* BRIEF:
State the number of lines in the records beneath that hold the word "left", and add nothing.

Before-and-after object lists:
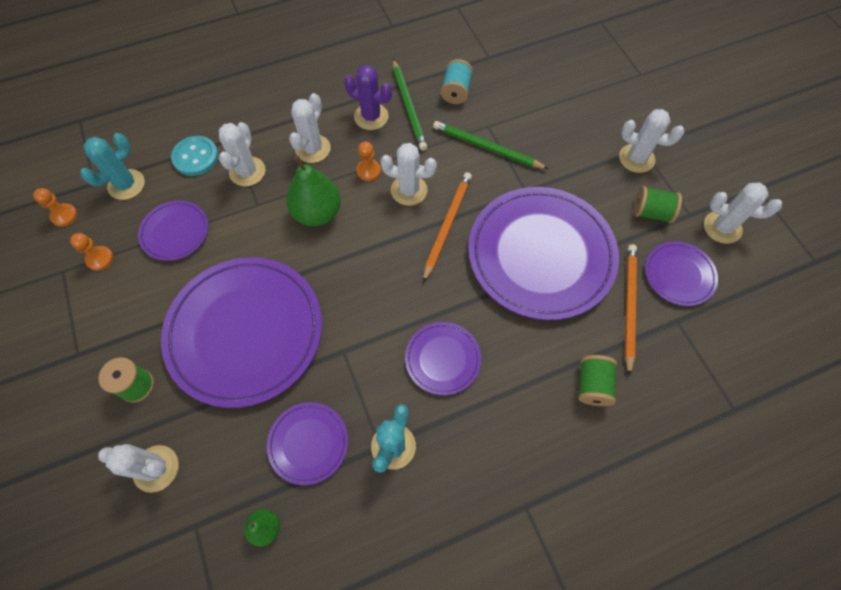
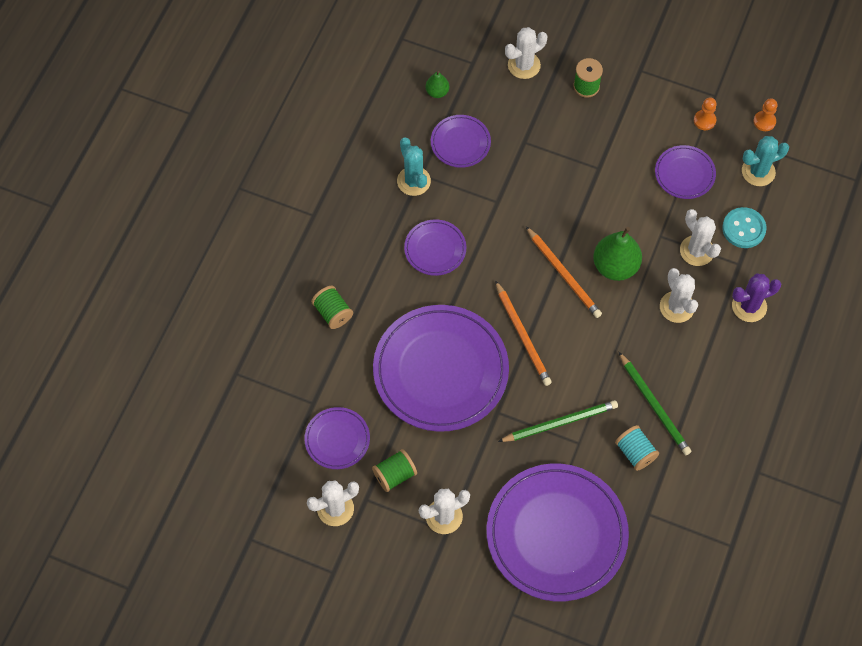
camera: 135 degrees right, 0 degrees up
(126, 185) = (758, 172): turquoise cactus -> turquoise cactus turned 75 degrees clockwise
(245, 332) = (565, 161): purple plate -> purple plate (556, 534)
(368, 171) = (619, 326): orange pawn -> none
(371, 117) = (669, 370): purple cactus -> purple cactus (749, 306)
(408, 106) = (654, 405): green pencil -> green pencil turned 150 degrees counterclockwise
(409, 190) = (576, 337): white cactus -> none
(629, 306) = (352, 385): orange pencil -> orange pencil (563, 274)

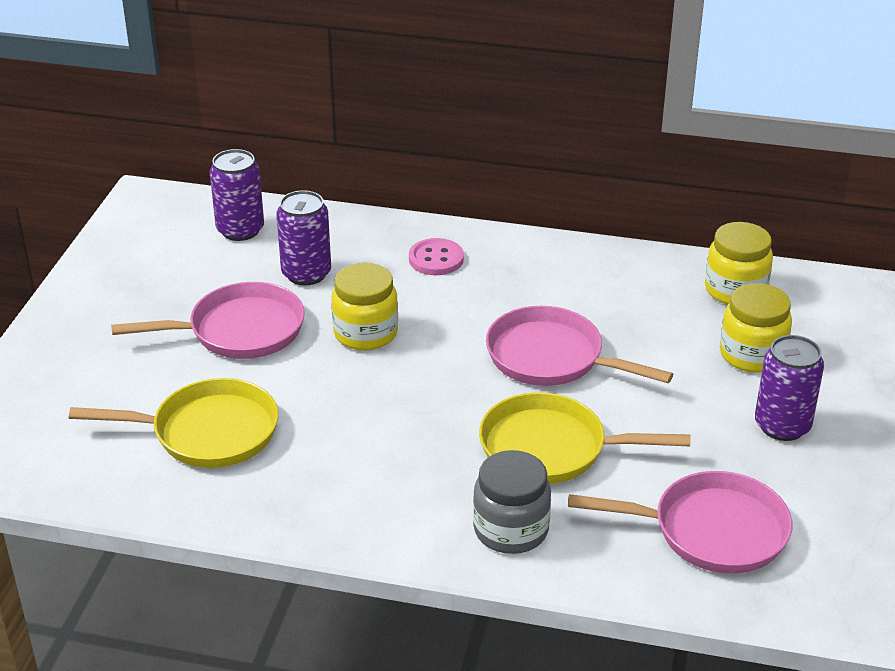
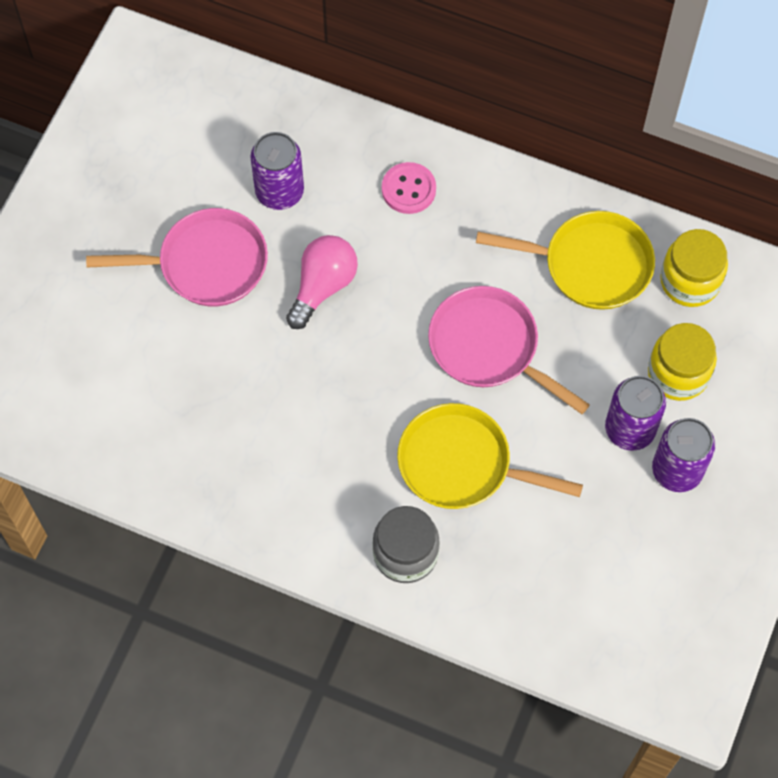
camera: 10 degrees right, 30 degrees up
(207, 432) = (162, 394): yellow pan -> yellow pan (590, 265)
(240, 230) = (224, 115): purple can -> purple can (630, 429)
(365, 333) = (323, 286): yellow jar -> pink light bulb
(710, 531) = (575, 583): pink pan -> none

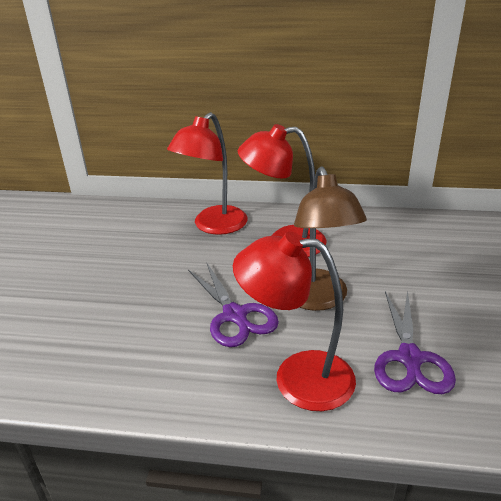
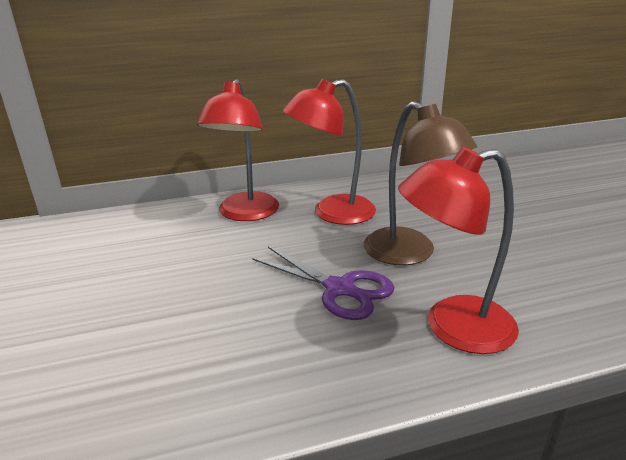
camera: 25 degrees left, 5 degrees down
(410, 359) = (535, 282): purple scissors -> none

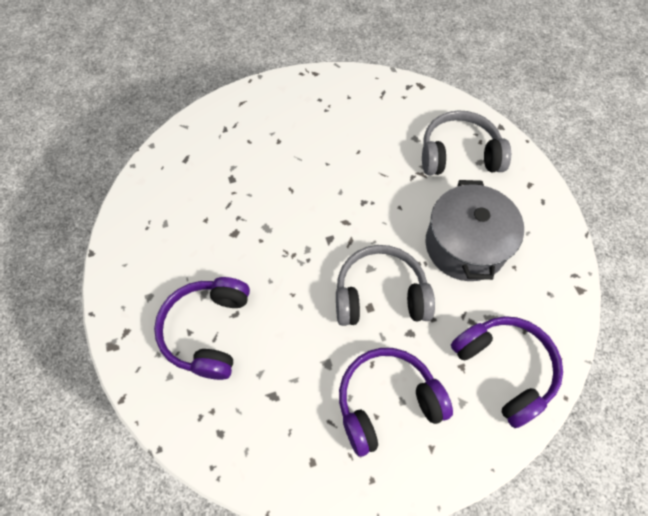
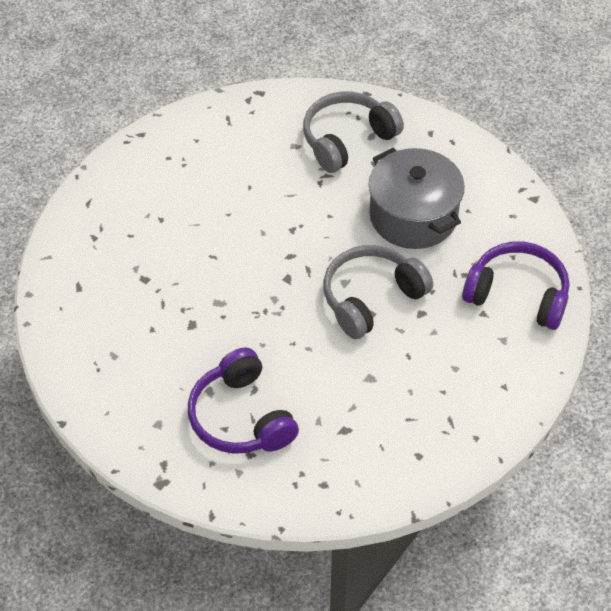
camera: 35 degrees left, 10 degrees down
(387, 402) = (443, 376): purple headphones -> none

* RESULT OF THE EXERCISE:
2